**Task brief:** The records below are to be repeated exactly, minus any pictures.

[Revision comparison data]
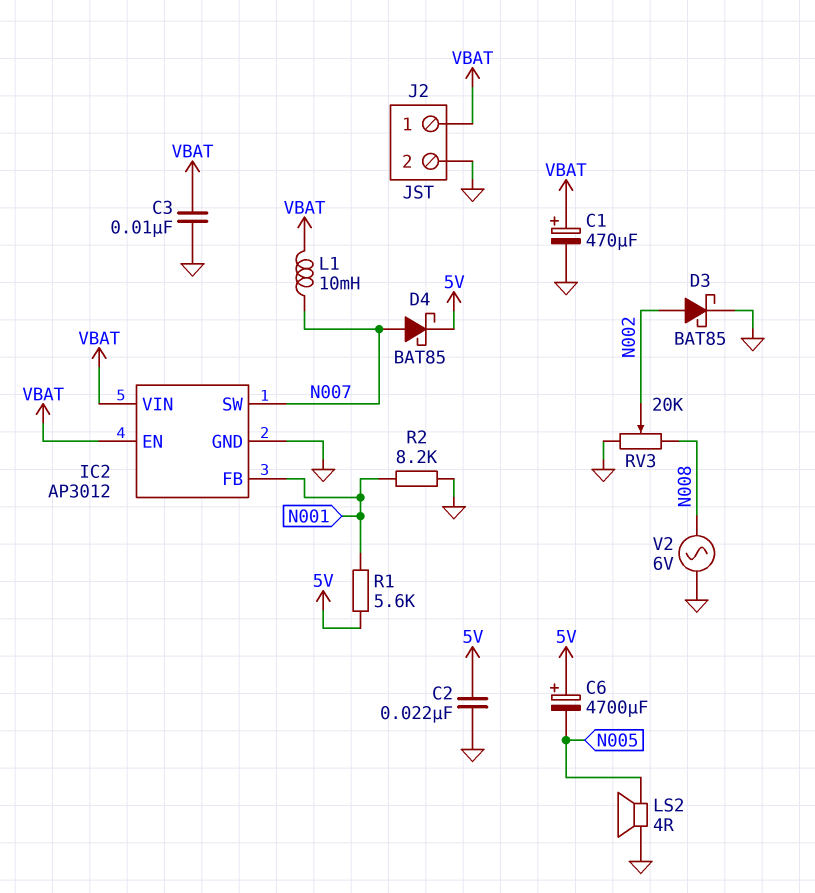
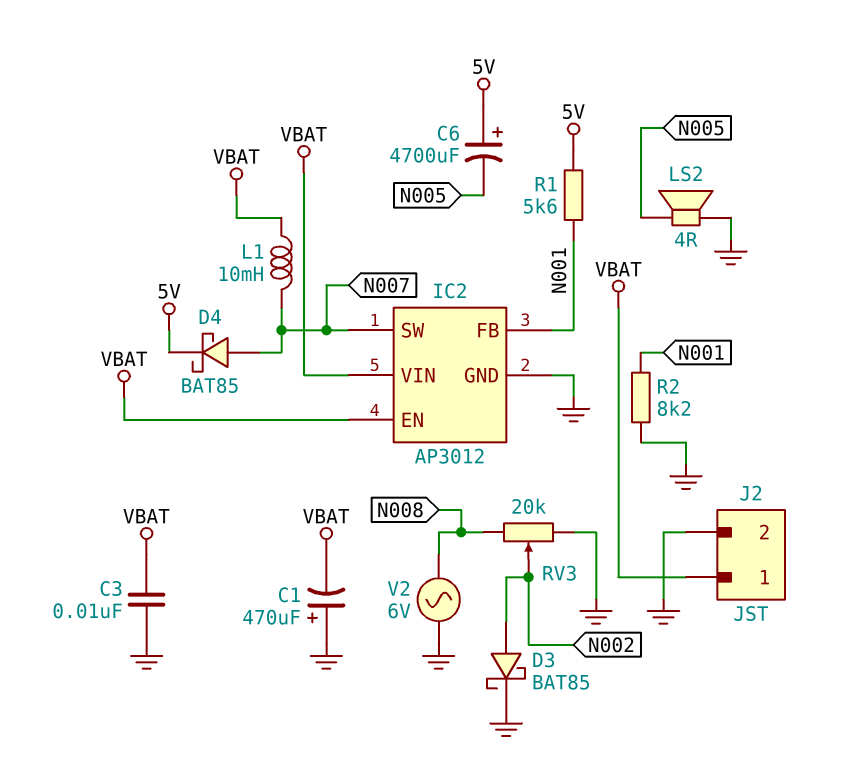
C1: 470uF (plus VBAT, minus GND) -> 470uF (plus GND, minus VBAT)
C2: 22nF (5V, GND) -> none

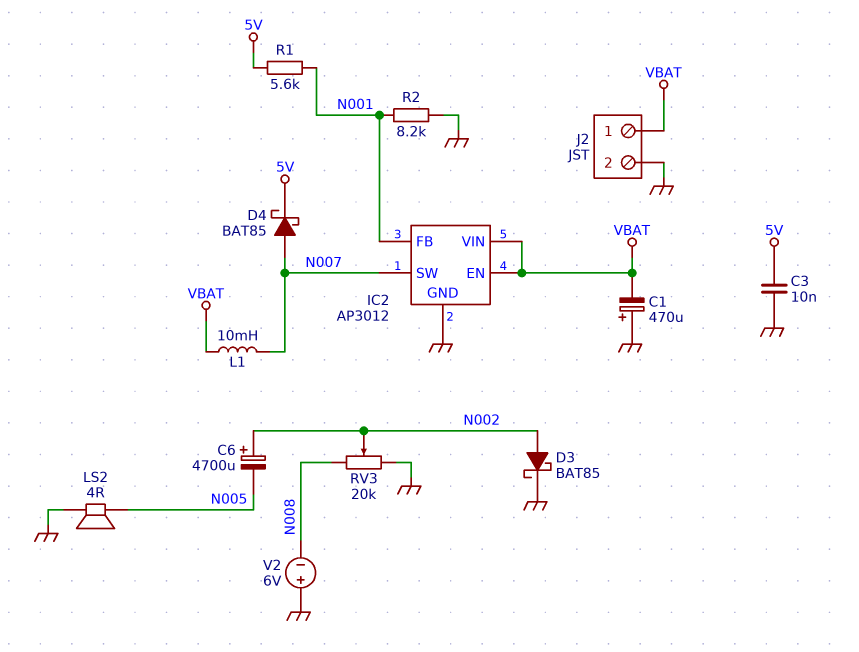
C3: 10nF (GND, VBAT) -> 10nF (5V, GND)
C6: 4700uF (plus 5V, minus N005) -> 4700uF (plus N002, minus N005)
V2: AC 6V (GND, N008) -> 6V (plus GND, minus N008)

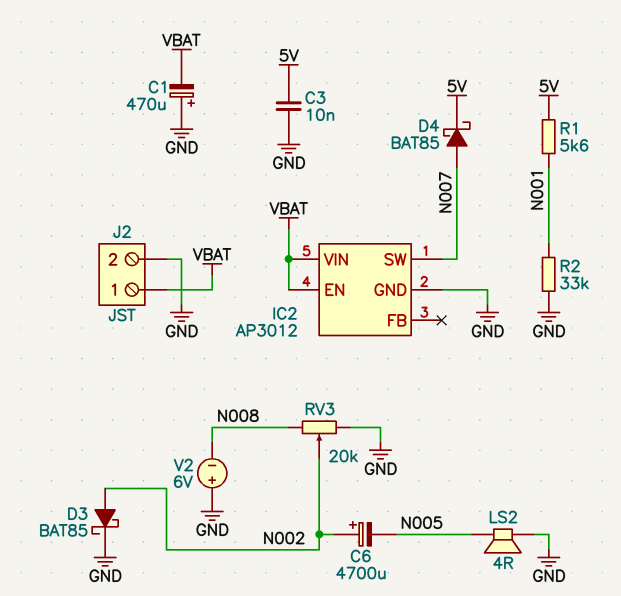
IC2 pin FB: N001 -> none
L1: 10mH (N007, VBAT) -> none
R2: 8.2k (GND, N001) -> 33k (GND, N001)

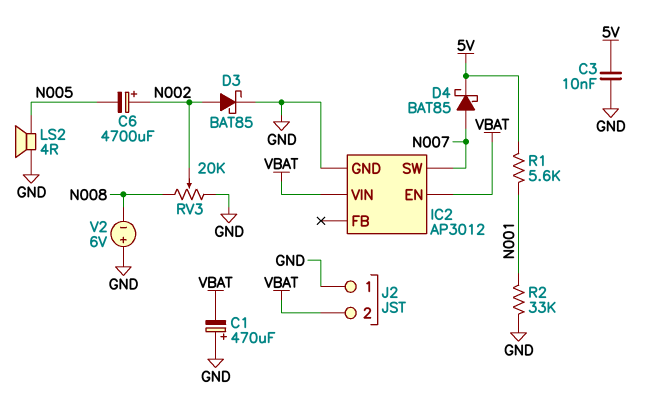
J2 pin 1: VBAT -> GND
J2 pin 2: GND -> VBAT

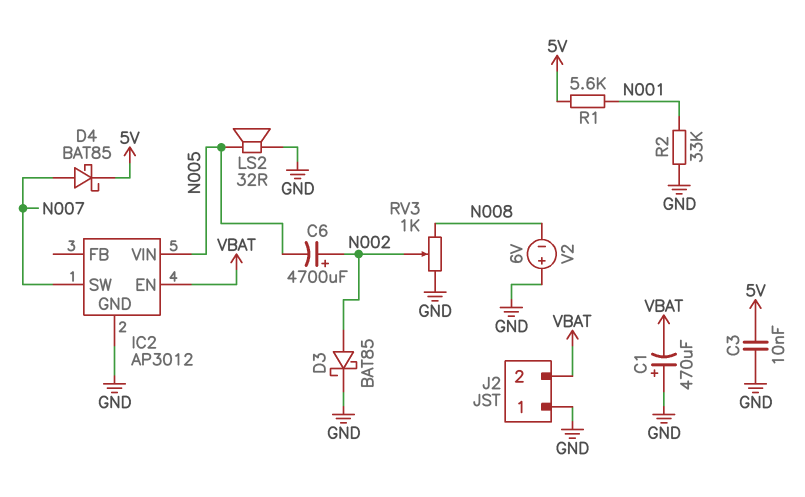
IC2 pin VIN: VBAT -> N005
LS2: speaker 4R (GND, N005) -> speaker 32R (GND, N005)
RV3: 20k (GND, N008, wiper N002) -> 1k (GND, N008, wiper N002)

**Solution for this problem:**
C1: 470uF (plus VBAT, minus GND) -> 470uF (plus GND, minus VBAT)
C2: 22nF (5V, GND) -> none

C3: 10nF (GND, VBAT) -> 10nF (5V, GND)
C6: 4700uF (plus 5V, minus N005) -> 4700uF (plus N002, minus N005)
V2: AC 6V (GND, N008) -> 6V (plus GND, minus N008)

IC2 pin FB: N001 -> none
L1: 10mH (N007, VBAT) -> none
R2: 8.2k (GND, N001) -> 33k (GND, N001)

J2 pin 1: VBAT -> GND
J2 pin 2: GND -> VBAT

IC2 pin VIN: VBAT -> N005
LS2: speaker 4R (GND, N005) -> speaker 32R (GND, N005)
RV3: 20k (GND, N008, wiper N002) -> 1k (GND, N008, wiper N002)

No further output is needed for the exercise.